What you are asked to do: Only the lines from the one containing "(249, 359) = (289, 372): brown" to the end of the records should be given again, word for word and in full.

[Scene difference descriptions]
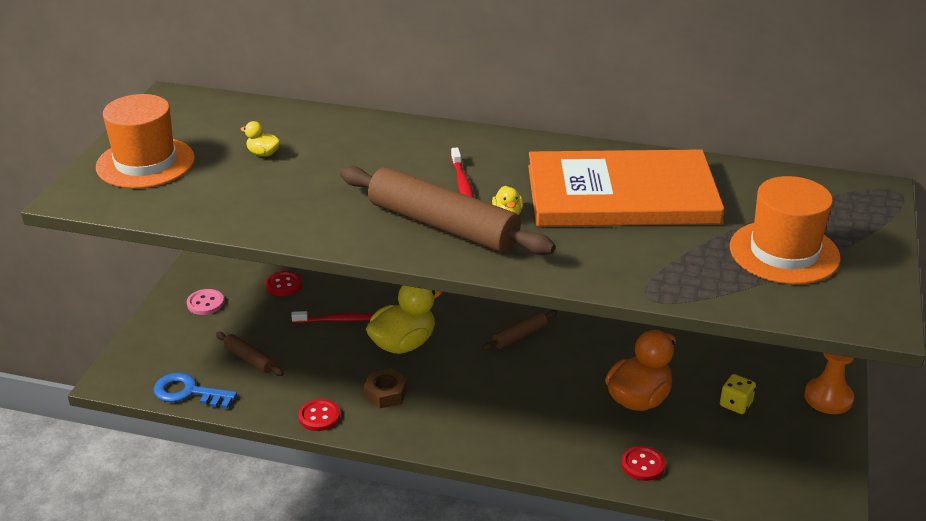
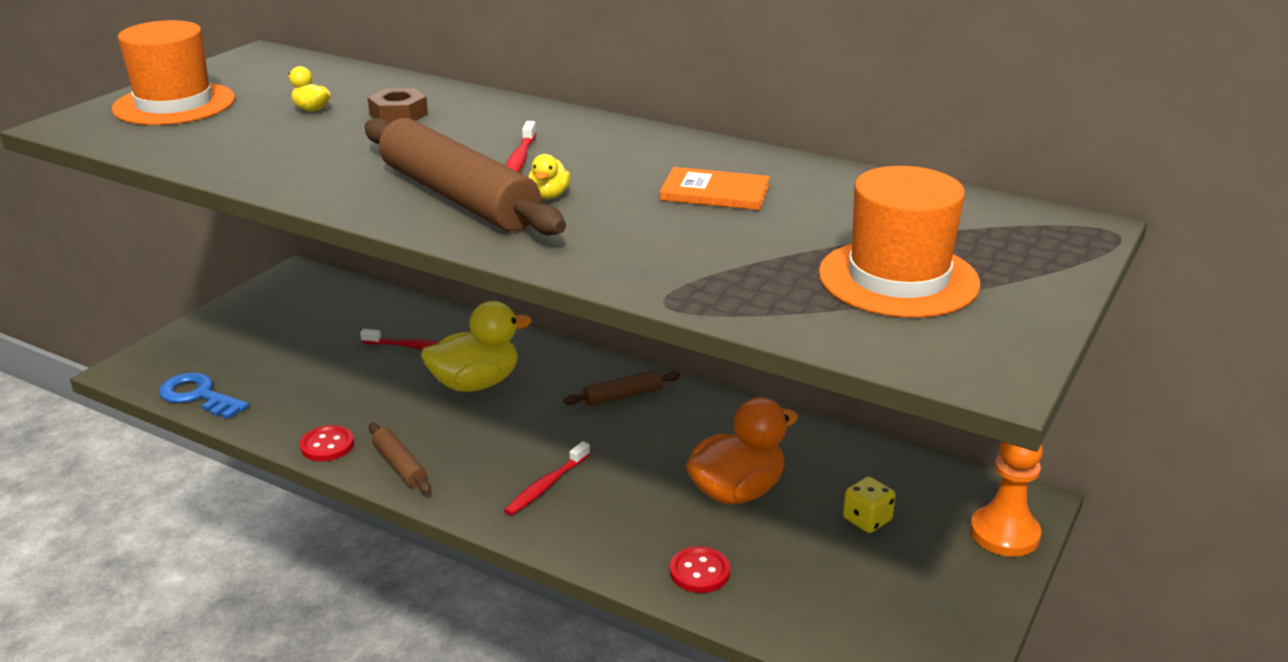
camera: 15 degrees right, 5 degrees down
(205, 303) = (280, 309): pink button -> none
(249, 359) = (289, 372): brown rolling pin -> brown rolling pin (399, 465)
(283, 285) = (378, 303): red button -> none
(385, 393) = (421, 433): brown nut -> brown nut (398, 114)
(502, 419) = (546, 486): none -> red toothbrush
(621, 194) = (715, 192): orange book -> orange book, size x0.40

Exercise answer:
(249, 359) = (289, 372): brown rolling pin -> brown rolling pin (399, 465)
(283, 285) = (378, 303): red button -> none
(385, 393) = (421, 433): brown nut -> brown nut (398, 114)
(502, 419) = (546, 486): none -> red toothbrush
(621, 194) = (715, 192): orange book -> orange book, size x0.40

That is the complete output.